▸ Problem description: How many lines below hold "purple"? Answer with only the number.

▸ Records for this exercise:
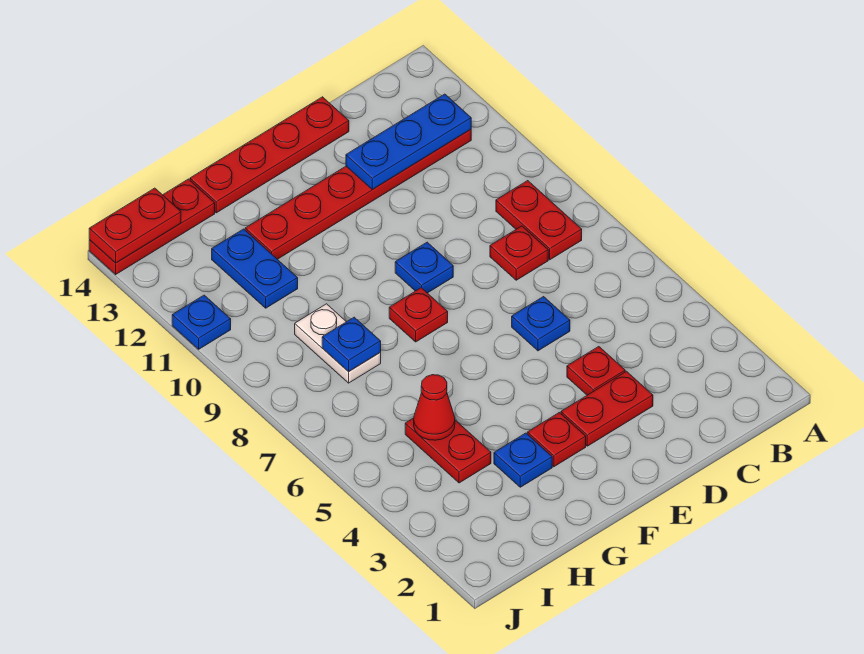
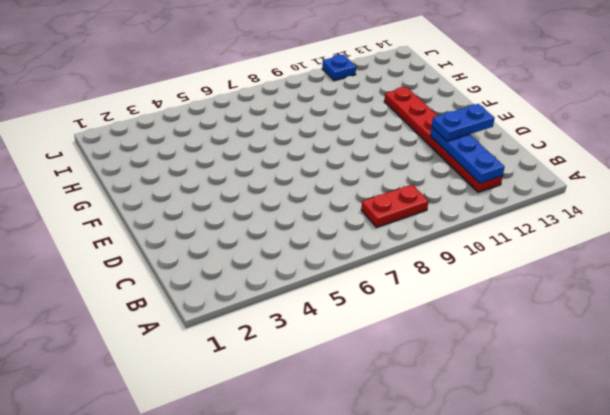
blue plate D12:D13 level 3 -> blue plate H11:H12 level 1
none -> red plate C8 level 1
none -> red plate D3:E3 level 1
none -> red plate D4 level 1

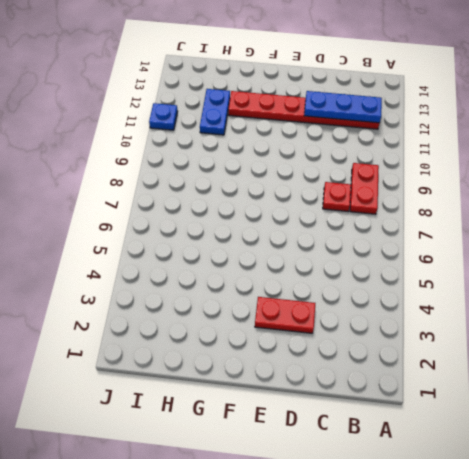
none -> red plate D4 level 1
none -> blue plate D6 level 1
none -> red plate D14:G14 level 1

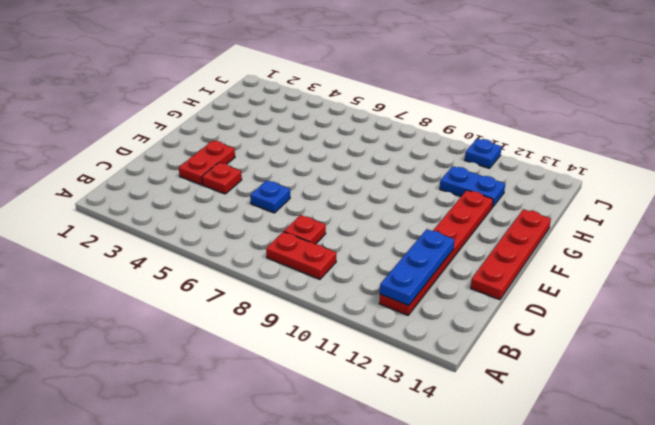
none -> blue plate E9 level 1
none -> red plate F3 level 1
none -> red plate F8 level 1

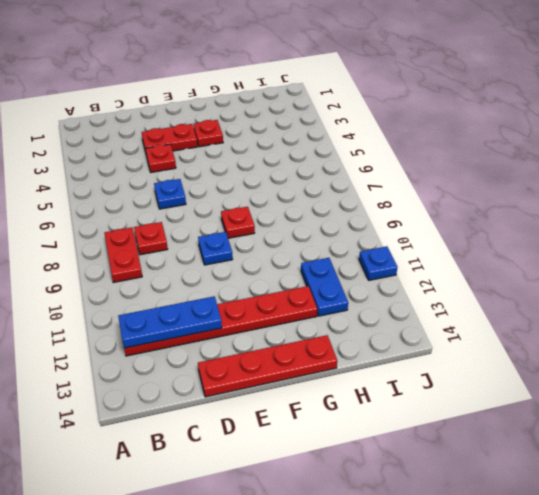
none -> blue plate G3 level 1
none -> red plate H4:H5 level 1
none -> white plate H8:H9 level 1

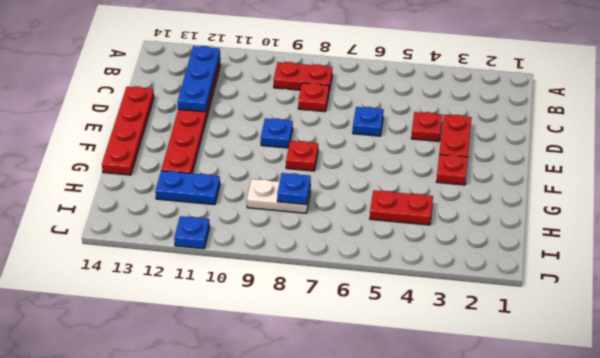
none -> blue plate G3 level 1
none -> red plate H14:J14 level 1
none -> red cone H5 level 2

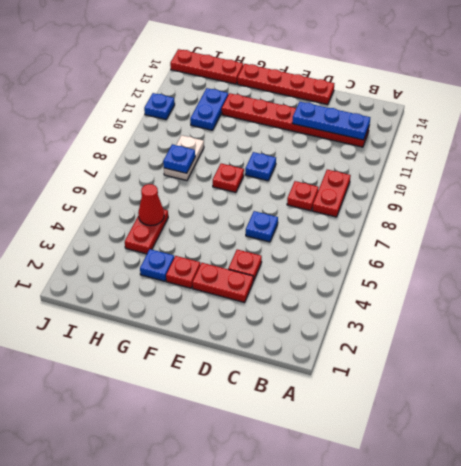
none -> red plate I14:J14 level 2

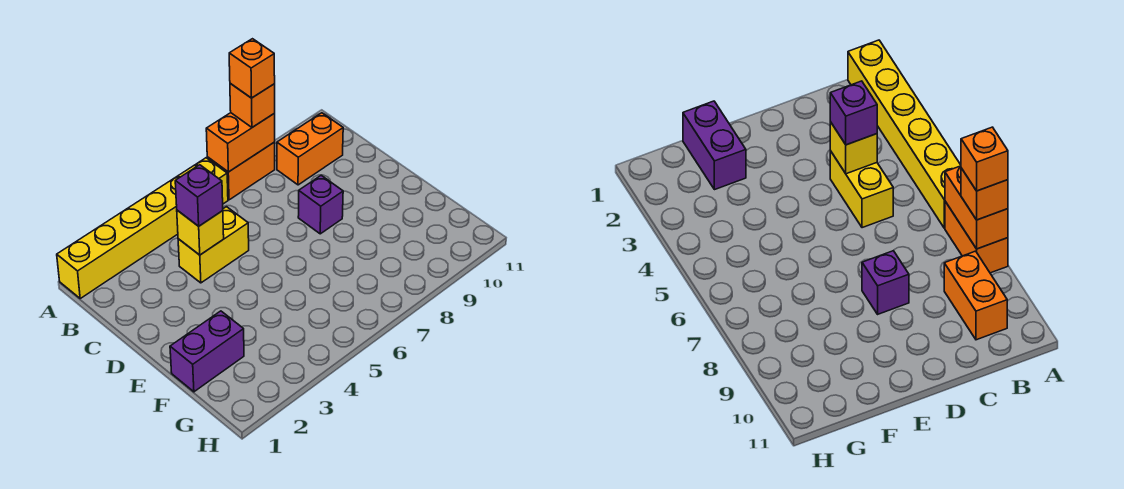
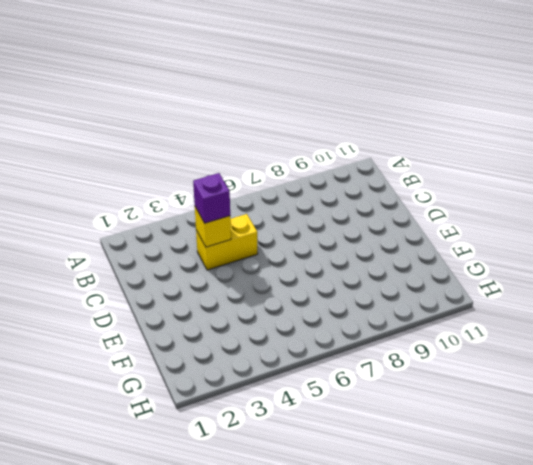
none -> yellow brick A1:A6 level 1
none -> orange brick A7:A8 level 1

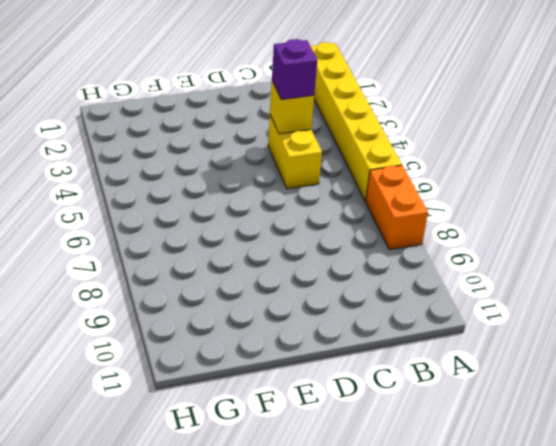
none -> orange brick B9:B10 level 1
none -> purple brick D8 level 1

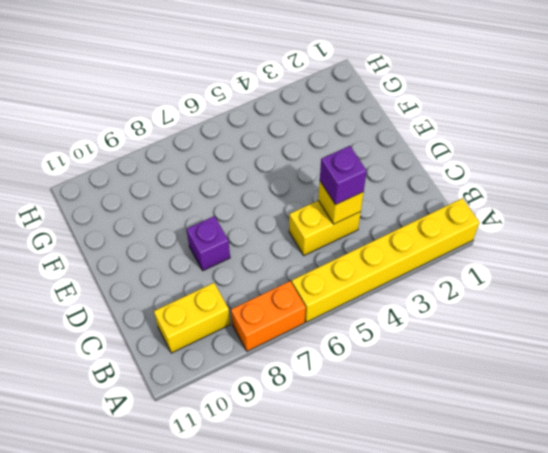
yellow brick B9:B10 level 1 -> orange brick B9:B10 level 1
none -> purple brick F1:F2 level 1
none -> orange brick A7:A8 level 2

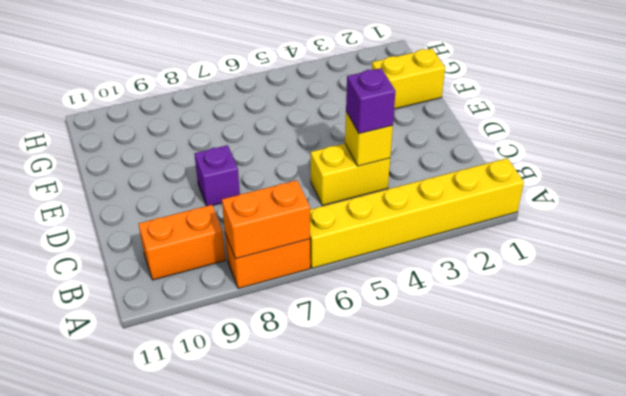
yellow brick F1:F2 level 1 -> purple brick F1:F2 level 1
none -> orange brick A8 level 3
none -> orange brick A8 level 4

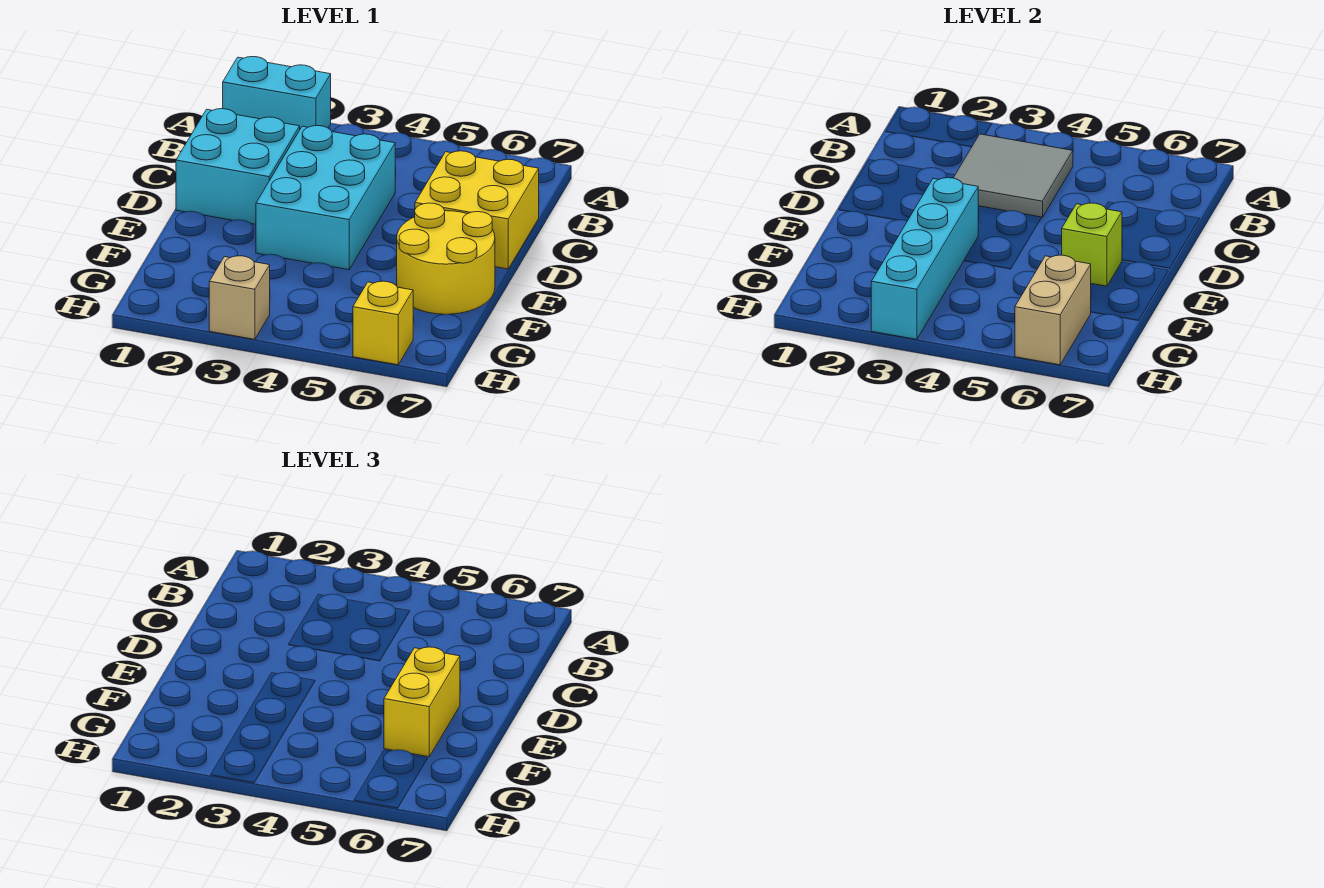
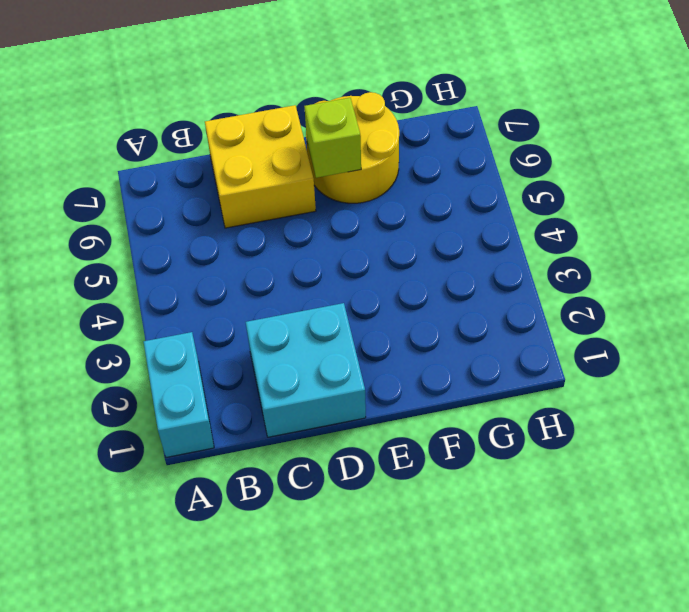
none -> cyan brick C3:E4 level 1
none -> tan brick H3 level 1
none -> yellow brick H6 level 1

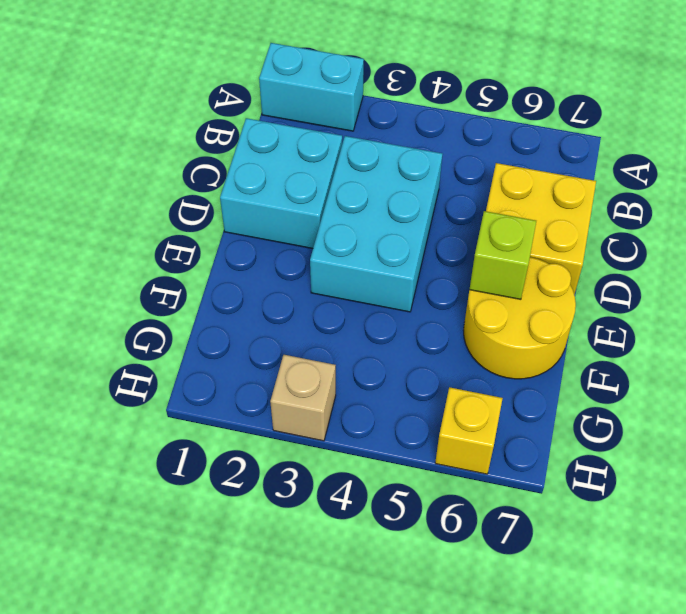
none -> grey tile B3:C4 level 2
none -> cyan brick E3:H3 level 2
none -> tan brick G6:H6 level 2

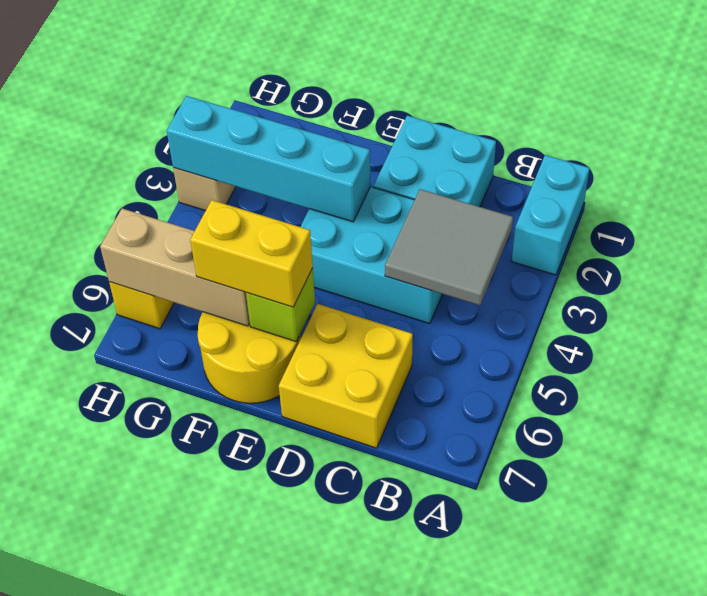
tan brick F6:H6 level 2 -> tan brick G6:H6 level 2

▸ Reply: 3